- **What the exercise asks**:
Once you reach the line containing "camera: 20 degrees left, 5 degrees down" in the entries below, write out that line and each one after it down to the line containing "(516, 79) = (66, 225): blue", exactly and with nothing added.

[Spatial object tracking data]
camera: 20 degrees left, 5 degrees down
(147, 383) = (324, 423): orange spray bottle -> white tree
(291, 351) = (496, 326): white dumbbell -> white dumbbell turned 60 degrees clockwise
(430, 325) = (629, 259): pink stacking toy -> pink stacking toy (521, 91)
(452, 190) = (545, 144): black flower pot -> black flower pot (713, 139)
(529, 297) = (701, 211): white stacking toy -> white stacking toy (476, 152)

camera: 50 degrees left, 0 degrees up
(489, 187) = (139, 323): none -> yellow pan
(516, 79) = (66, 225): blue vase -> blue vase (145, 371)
==
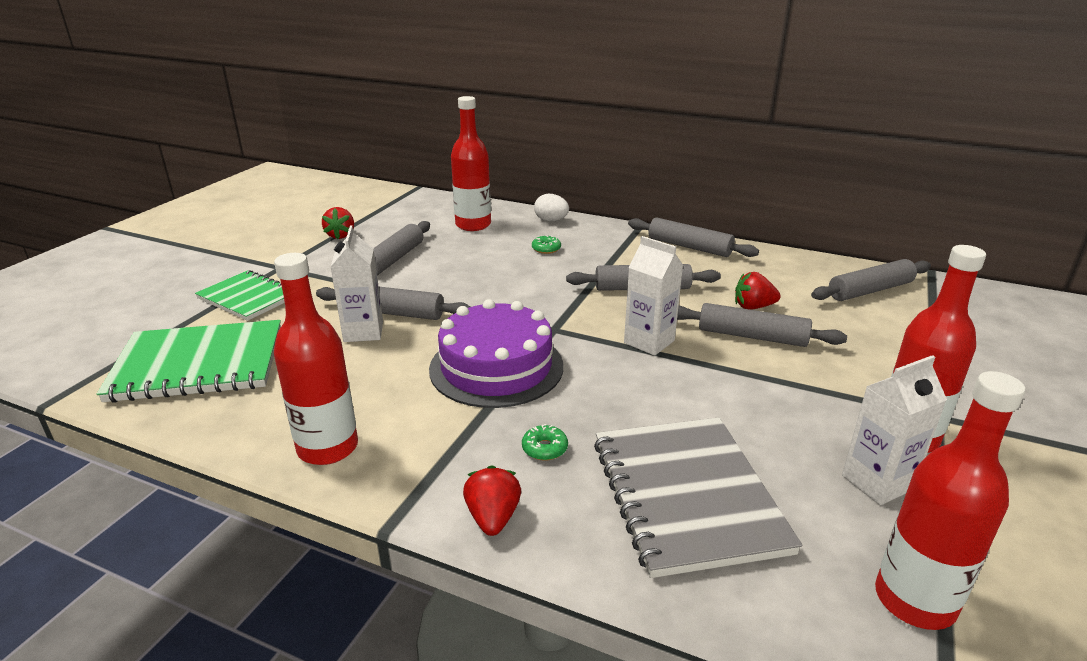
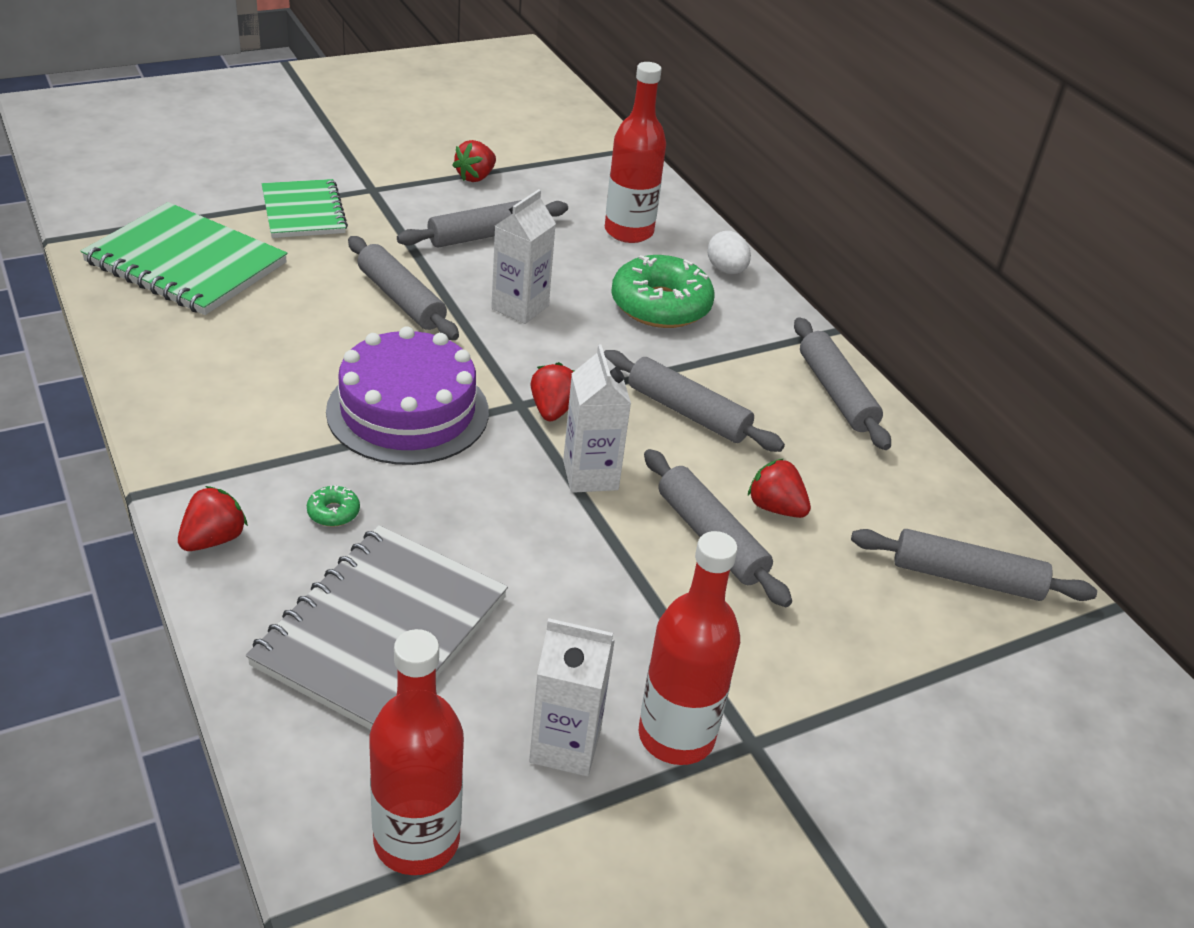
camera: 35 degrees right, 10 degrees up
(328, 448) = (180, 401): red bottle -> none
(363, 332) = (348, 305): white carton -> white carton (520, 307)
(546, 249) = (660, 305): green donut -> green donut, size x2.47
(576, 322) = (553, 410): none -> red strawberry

- **Answer to this task**:
camera: 20 degrees left, 5 degrees down
(147, 383) = (324, 423): orange spray bottle -> white tree
(291, 351) = (496, 326): white dumbbell -> white dumbbell turned 60 degrees clockwise
(430, 325) = (629, 259): pink stacking toy -> pink stacking toy (521, 91)
(452, 190) = (545, 144): black flower pot -> black flower pot (713, 139)
(529, 297) = (701, 211): white stacking toy -> white stacking toy (476, 152)

camera: 50 degrees left, 0 degrees up
(489, 187) = (139, 323): none -> yellow pan
(516, 79) = (66, 225): blue vase -> blue vase (145, 371)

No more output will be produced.